> _AIM OF THE TASK_
Pictures excluded, output the lines of the data below between the one holding "C3: 15nF (+3V3, GND) -> 15nF (GND, U1/GP0)" and the one holding "U2 pin PGND: N_1 -> GND", inclusive, exactly as they stand.

Revision tracking records

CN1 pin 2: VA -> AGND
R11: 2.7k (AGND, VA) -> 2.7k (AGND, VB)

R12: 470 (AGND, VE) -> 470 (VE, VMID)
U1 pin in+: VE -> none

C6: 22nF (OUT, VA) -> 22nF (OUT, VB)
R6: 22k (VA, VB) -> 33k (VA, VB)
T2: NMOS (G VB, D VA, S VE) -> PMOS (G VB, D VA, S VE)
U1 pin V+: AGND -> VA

---

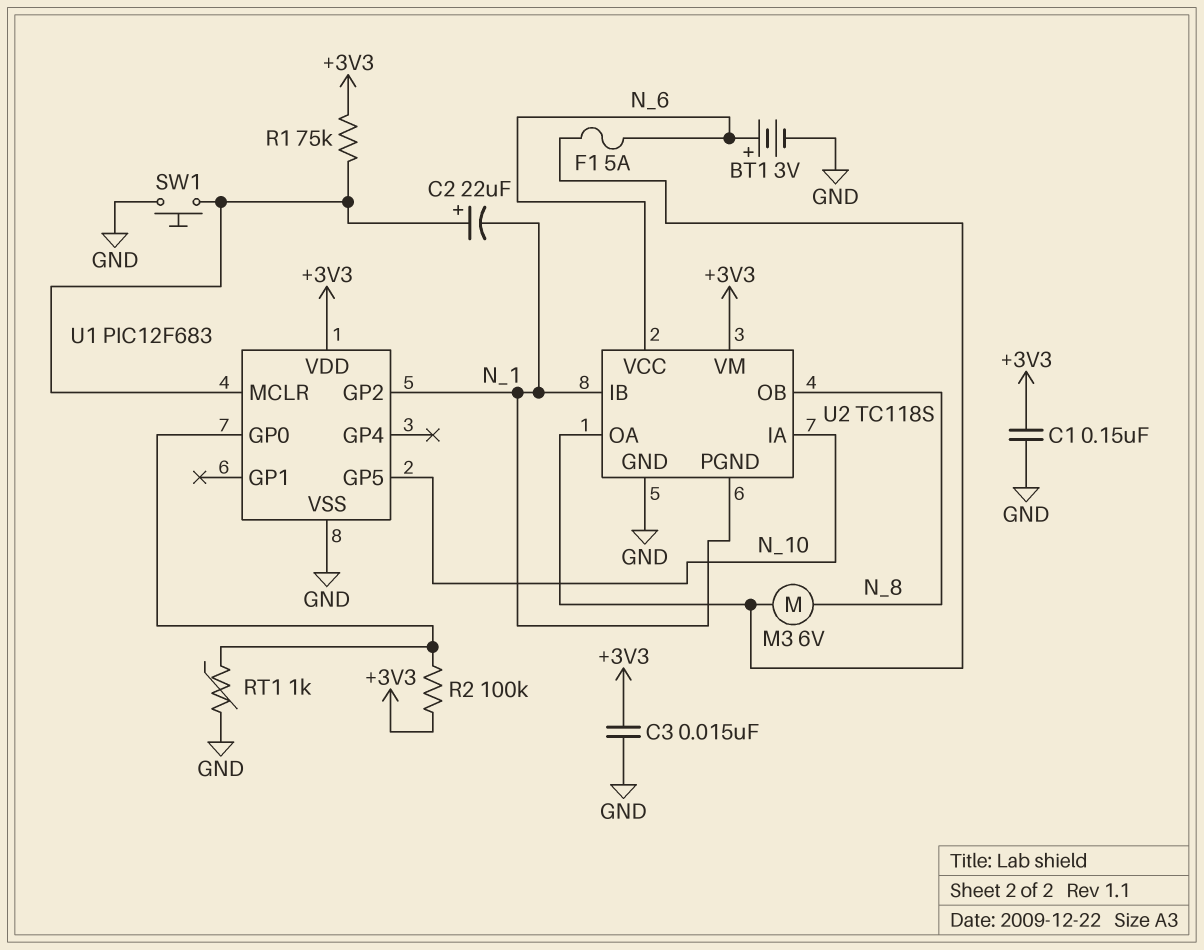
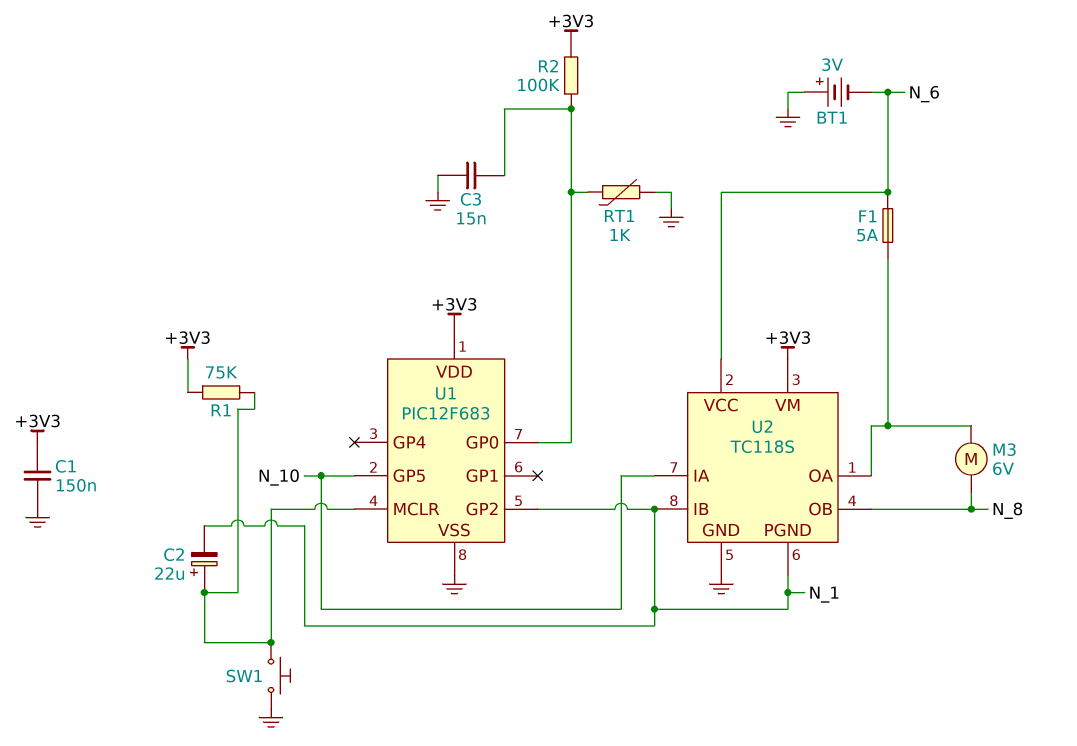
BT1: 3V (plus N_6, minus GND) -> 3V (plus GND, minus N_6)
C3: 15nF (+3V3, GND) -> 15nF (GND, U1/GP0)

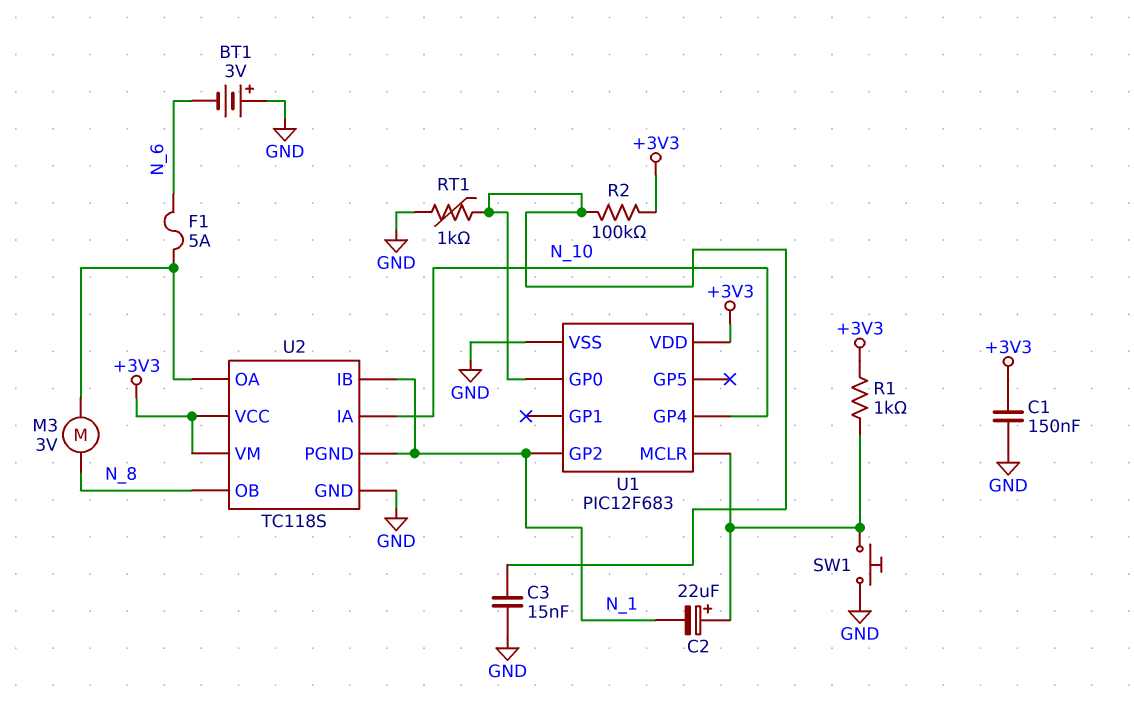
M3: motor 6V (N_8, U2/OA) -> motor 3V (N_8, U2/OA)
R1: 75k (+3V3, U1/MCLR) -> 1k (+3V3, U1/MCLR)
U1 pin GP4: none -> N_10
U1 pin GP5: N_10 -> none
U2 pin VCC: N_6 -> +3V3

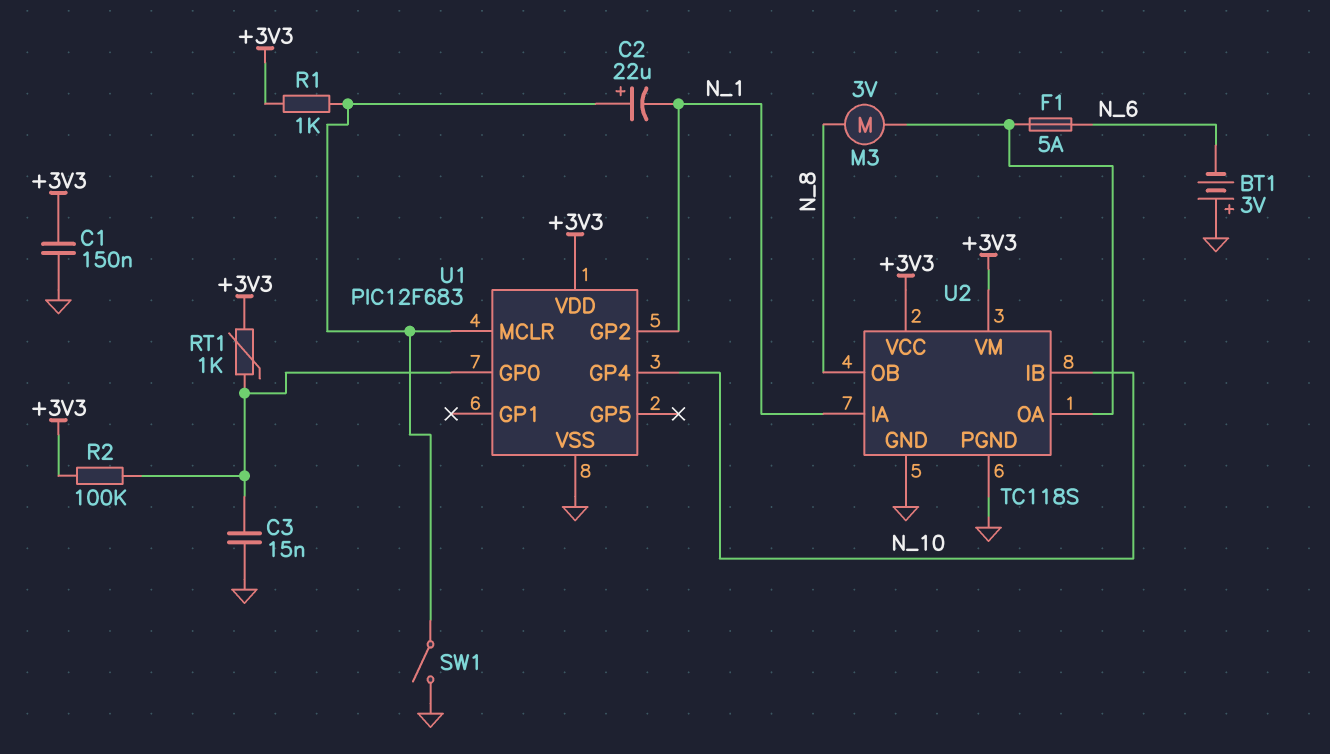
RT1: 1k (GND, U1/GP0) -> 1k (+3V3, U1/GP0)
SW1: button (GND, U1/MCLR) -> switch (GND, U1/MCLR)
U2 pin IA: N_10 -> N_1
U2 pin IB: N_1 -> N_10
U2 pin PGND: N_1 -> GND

> _RESPONSE TO THIS EXERCISE_
C3: 15nF (+3V3, GND) -> 15nF (GND, U1/GP0)

M3: motor 6V (N_8, U2/OA) -> motor 3V (N_8, U2/OA)
R1: 75k (+3V3, U1/MCLR) -> 1k (+3V3, U1/MCLR)
U1 pin GP4: none -> N_10
U1 pin GP5: N_10 -> none
U2 pin VCC: N_6 -> +3V3

RT1: 1k (GND, U1/GP0) -> 1k (+3V3, U1/GP0)
SW1: button (GND, U1/MCLR) -> switch (GND, U1/MCLR)
U2 pin IA: N_10 -> N_1
U2 pin IB: N_1 -> N_10
U2 pin PGND: N_1 -> GND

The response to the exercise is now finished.